Task item:
Exactly reproduce each record listed below.

┌─ Provided material

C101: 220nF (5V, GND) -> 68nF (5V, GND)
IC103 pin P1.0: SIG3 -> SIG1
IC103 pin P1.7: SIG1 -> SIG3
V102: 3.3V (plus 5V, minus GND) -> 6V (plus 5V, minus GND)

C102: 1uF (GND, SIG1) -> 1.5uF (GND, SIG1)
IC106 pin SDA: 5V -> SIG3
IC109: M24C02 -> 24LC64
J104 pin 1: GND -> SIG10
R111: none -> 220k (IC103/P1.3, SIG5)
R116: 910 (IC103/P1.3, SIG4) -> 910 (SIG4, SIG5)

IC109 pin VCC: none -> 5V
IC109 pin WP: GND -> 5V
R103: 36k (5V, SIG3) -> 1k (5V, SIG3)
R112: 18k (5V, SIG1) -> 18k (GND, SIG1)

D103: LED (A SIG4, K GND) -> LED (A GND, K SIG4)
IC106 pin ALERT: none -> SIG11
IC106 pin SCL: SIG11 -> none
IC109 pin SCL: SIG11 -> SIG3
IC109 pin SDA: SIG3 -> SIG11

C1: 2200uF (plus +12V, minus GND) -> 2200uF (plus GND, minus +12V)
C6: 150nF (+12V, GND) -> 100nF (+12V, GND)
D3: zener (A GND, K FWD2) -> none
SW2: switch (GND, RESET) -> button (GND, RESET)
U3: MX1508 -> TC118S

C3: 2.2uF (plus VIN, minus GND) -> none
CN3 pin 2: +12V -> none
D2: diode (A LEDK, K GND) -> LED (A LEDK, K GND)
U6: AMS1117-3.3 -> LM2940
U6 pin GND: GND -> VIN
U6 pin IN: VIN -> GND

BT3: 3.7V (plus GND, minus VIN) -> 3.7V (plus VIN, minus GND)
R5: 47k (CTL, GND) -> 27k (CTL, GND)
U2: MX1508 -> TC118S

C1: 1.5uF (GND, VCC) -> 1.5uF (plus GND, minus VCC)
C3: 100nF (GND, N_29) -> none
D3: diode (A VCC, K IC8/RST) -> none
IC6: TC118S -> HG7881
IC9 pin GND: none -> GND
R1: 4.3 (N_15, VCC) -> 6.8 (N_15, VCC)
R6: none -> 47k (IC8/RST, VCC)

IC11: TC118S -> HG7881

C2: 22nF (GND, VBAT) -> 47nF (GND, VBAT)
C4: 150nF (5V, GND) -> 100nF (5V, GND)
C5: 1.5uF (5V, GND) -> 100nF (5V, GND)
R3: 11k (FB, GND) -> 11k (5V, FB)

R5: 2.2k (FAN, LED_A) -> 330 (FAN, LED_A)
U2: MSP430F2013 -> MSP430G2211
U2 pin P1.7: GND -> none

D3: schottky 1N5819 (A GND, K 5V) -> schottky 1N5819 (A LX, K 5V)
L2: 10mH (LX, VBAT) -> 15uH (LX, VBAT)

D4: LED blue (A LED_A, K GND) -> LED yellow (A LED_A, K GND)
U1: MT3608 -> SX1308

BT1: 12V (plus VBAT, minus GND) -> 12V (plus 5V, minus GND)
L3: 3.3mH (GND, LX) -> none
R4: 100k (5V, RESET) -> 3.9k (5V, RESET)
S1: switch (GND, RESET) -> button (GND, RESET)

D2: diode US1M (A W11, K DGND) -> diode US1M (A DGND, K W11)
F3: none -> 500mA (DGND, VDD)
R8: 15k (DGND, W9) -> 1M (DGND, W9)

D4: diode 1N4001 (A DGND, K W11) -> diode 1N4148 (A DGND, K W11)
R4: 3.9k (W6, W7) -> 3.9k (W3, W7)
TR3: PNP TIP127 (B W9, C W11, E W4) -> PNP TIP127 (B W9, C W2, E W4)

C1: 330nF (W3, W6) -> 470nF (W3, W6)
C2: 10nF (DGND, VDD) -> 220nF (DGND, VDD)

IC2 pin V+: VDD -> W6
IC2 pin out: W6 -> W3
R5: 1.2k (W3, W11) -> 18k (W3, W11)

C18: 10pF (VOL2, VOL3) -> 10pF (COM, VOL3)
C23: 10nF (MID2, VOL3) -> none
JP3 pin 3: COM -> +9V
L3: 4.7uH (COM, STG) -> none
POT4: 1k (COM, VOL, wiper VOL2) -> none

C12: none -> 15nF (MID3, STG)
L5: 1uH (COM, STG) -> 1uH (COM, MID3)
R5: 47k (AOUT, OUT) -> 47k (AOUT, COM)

└─

Answer for this exercise:
C101: 220nF (5V, GND) -> 68nF (5V, GND)
IC103 pin P1.0: SIG3 -> SIG1
IC103 pin P1.7: SIG1 -> SIG3
V102: 3.3V (plus 5V, minus GND) -> 6V (plus 5V, minus GND)

C102: 1uF (GND, SIG1) -> 1.5uF (GND, SIG1)
IC106 pin SDA: 5V -> SIG3
IC109: M24C02 -> 24LC64
J104 pin 1: GND -> SIG10
R111: none -> 220k (IC103/P1.3, SIG5)
R116: 910 (IC103/P1.3, SIG4) -> 910 (SIG4, SIG5)

IC109 pin VCC: none -> 5V
IC109 pin WP: GND -> 5V
R103: 36k (5V, SIG3) -> 1k (5V, SIG3)
R112: 18k (5V, SIG1) -> 18k (GND, SIG1)

D103: LED (A SIG4, K GND) -> LED (A GND, K SIG4)
IC106 pin ALERT: none -> SIG11
IC106 pin SCL: SIG11 -> none
IC109 pin SCL: SIG11 -> SIG3
IC109 pin SDA: SIG3 -> SIG11

C1: 2200uF (plus +12V, minus GND) -> 2200uF (plus GND, minus +12V)
C6: 150nF (+12V, GND) -> 100nF (+12V, GND)
D3: zener (A GND, K FWD2) -> none
SW2: switch (GND, RESET) -> button (GND, RESET)
U3: MX1508 -> TC118S

C3: 2.2uF (plus VIN, minus GND) -> none
CN3 pin 2: +12V -> none
D2: diode (A LEDK, K GND) -> LED (A LEDK, K GND)
U6: AMS1117-3.3 -> LM2940
U6 pin GND: GND -> VIN
U6 pin IN: VIN -> GND

BT3: 3.7V (plus GND, minus VIN) -> 3.7V (plus VIN, minus GND)
R5: 47k (CTL, GND) -> 27k (CTL, GND)
U2: MX1508 -> TC118S

C1: 1.5uF (GND, VCC) -> 1.5uF (plus GND, minus VCC)
C3: 100nF (GND, N_29) -> none
D3: diode (A VCC, K IC8/RST) -> none
IC6: TC118S -> HG7881
IC9 pin GND: none -> GND
R1: 4.3 (N_15, VCC) -> 6.8 (N_15, VCC)
R6: none -> 47k (IC8/RST, VCC)

IC11: TC118S -> HG7881

C2: 22nF (GND, VBAT) -> 47nF (GND, VBAT)
C4: 150nF (5V, GND) -> 100nF (5V, GND)
C5: 1.5uF (5V, GND) -> 100nF (5V, GND)
R3: 11k (FB, GND) -> 11k (5V, FB)

R5: 2.2k (FAN, LED_A) -> 330 (FAN, LED_A)
U2: MSP430F2013 -> MSP430G2211
U2 pin P1.7: GND -> none

D3: schottky 1N5819 (A GND, K 5V) -> schottky 1N5819 (A LX, K 5V)
L2: 10mH (LX, VBAT) -> 15uH (LX, VBAT)

D4: LED blue (A LED_A, K GND) -> LED yellow (A LED_A, K GND)
U1: MT3608 -> SX1308

BT1: 12V (plus VBAT, minus GND) -> 12V (plus 5V, minus GND)
L3: 3.3mH (GND, LX) -> none
R4: 100k (5V, RESET) -> 3.9k (5V, RESET)
S1: switch (GND, RESET) -> button (GND, RESET)

D2: diode US1M (A W11, K DGND) -> diode US1M (A DGND, K W11)
F3: none -> 500mA (DGND, VDD)
R8: 15k (DGND, W9) -> 1M (DGND, W9)

D4: diode 1N4001 (A DGND, K W11) -> diode 1N4148 (A DGND, K W11)
R4: 3.9k (W6, W7) -> 3.9k (W3, W7)
TR3: PNP TIP127 (B W9, C W11, E W4) -> PNP TIP127 (B W9, C W2, E W4)

C1: 330nF (W3, W6) -> 470nF (W3, W6)
C2: 10nF (DGND, VDD) -> 220nF (DGND, VDD)

IC2 pin V+: VDD -> W6
IC2 pin out: W6 -> W3
R5: 1.2k (W3, W11) -> 18k (W3, W11)

C18: 10pF (VOL2, VOL3) -> 10pF (COM, VOL3)
C23: 10nF (MID2, VOL3) -> none
JP3 pin 3: COM -> +9V
L3: 4.7uH (COM, STG) -> none
POT4: 1k (COM, VOL, wiper VOL2) -> none

C12: none -> 15nF (MID3, STG)
L5: 1uH (COM, STG) -> 1uH (COM, MID3)
R5: 47k (AOUT, OUT) -> 47k (AOUT, COM)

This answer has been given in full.